## Exercise prompt
Your task is to return, word for word, only the lines from the line with "L1: 3.3mH (SIG, VOL) -> 100uH (SIG, VOL)" through the close of the data. Exclude all pictures.

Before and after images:
[Start of section]
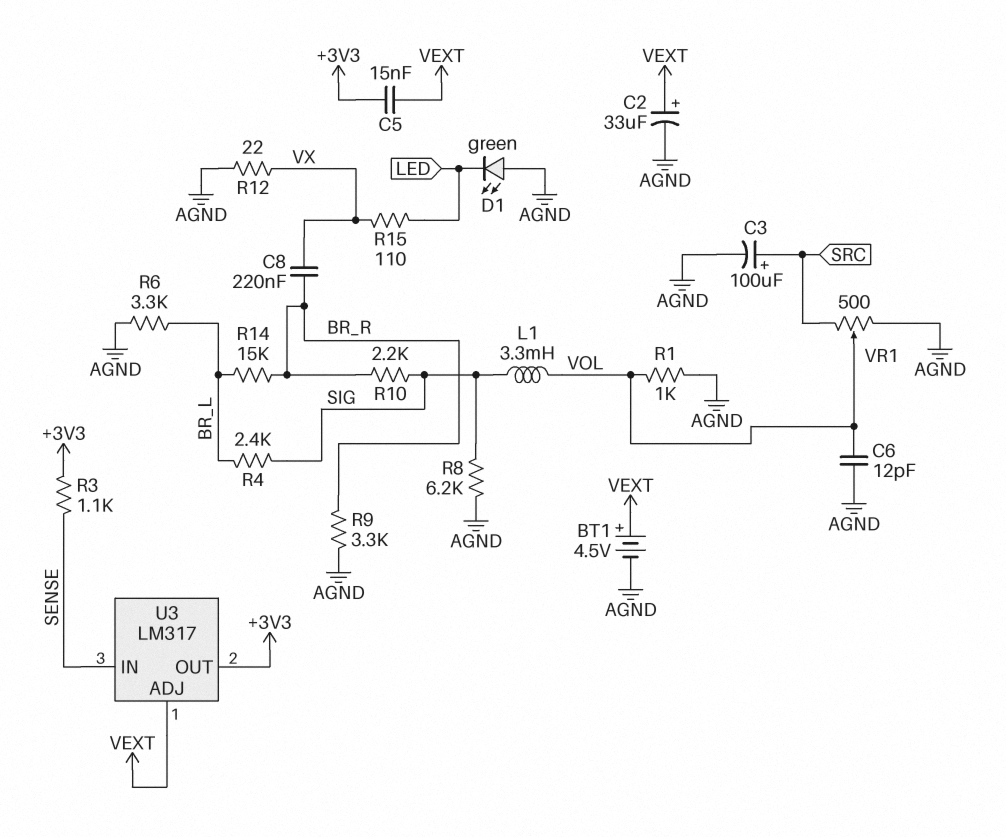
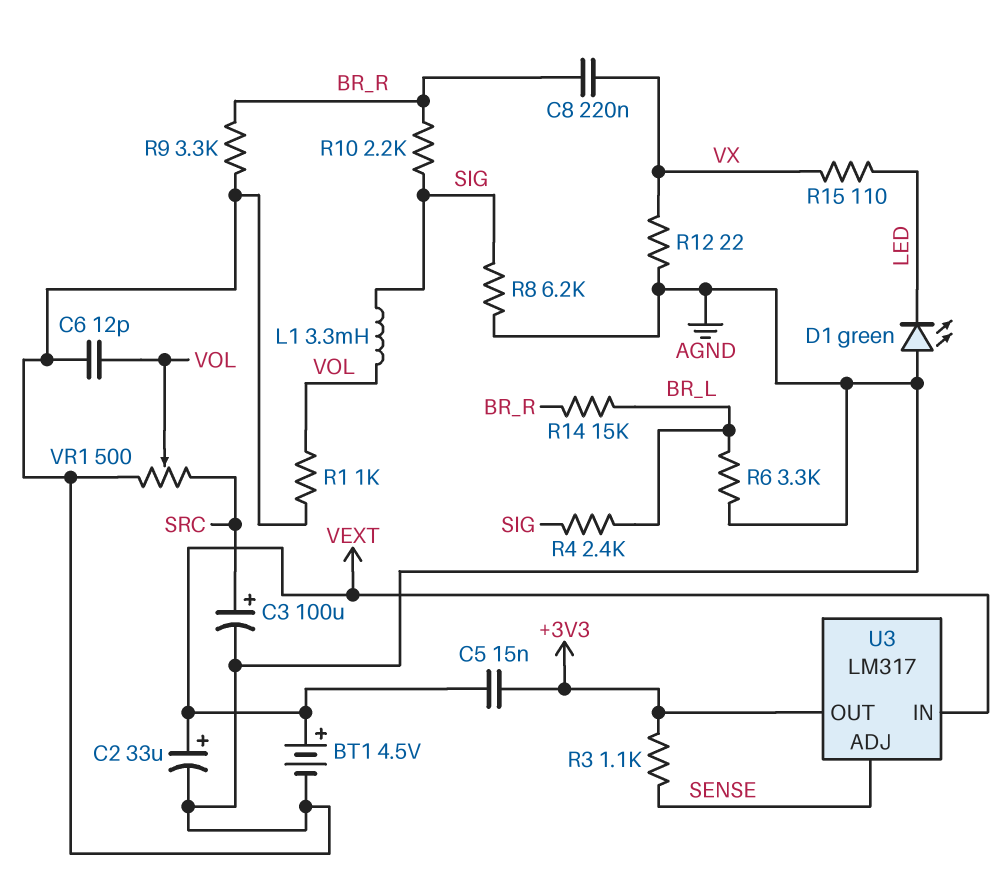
U3 pin ADJ: VEXT -> SENSE
U3 pin IN: SENSE -> VEXT

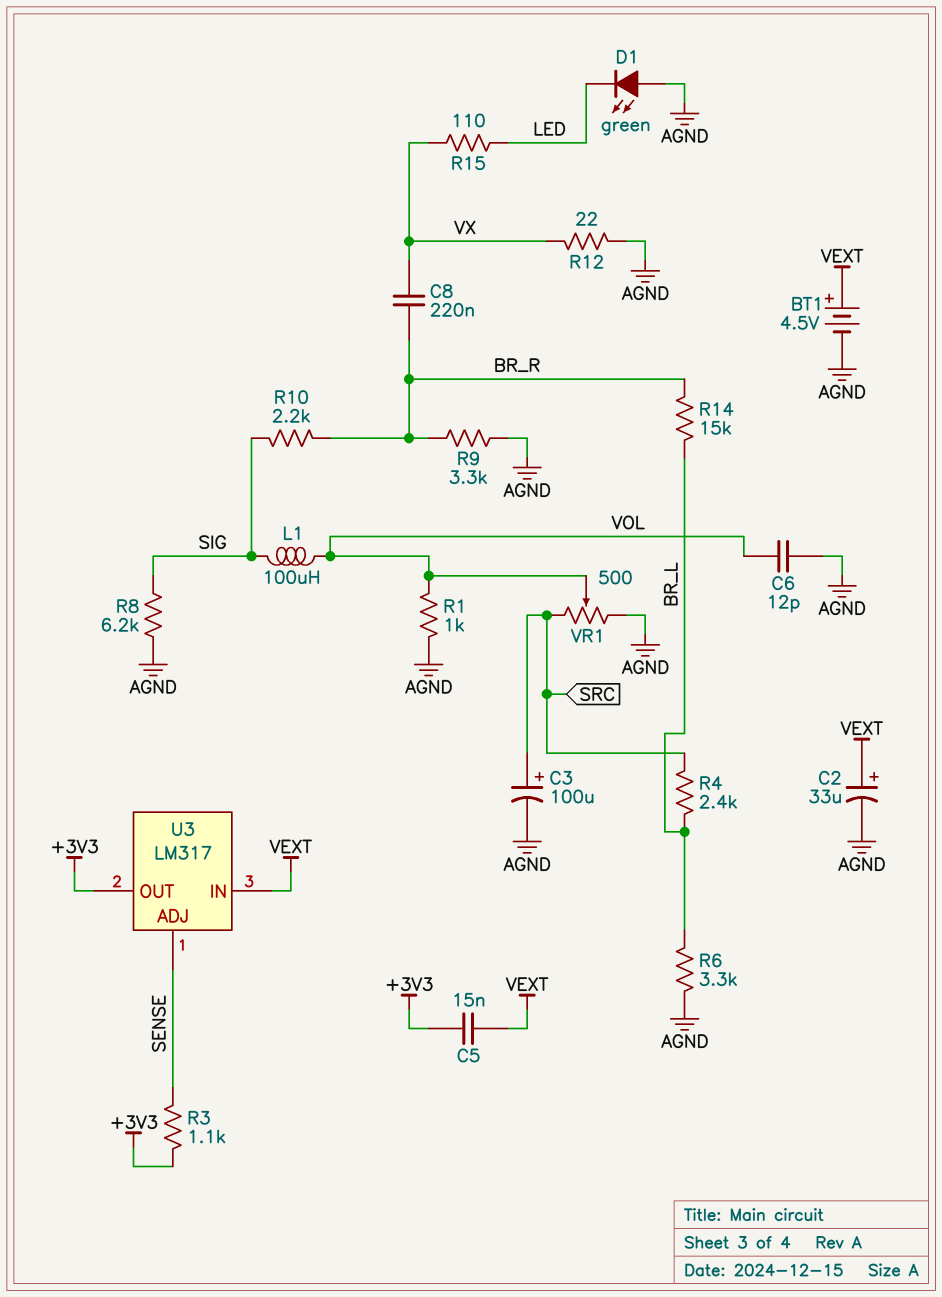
L1: 3.3mH (SIG, VOL) -> 100uH (SIG, VOL)
R4: 2.4k (BR_L, SIG) -> 2.4k (BR_L, SRC)

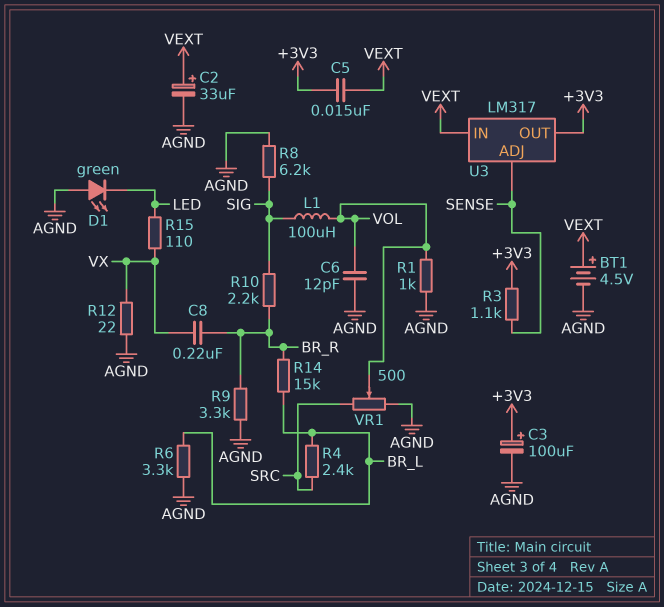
C3: 100uF (plus SRC, minus AGND) -> 100uF (plus +3V3, minus AGND)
[End of section]
## Response to the exercise
L1: 3.3mH (SIG, VOL) -> 100uH (SIG, VOL)
R4: 2.4k (BR_L, SIG) -> 2.4k (BR_L, SRC)

C3: 100uF (plus SRC, minus AGND) -> 100uF (plus +3V3, minus AGND)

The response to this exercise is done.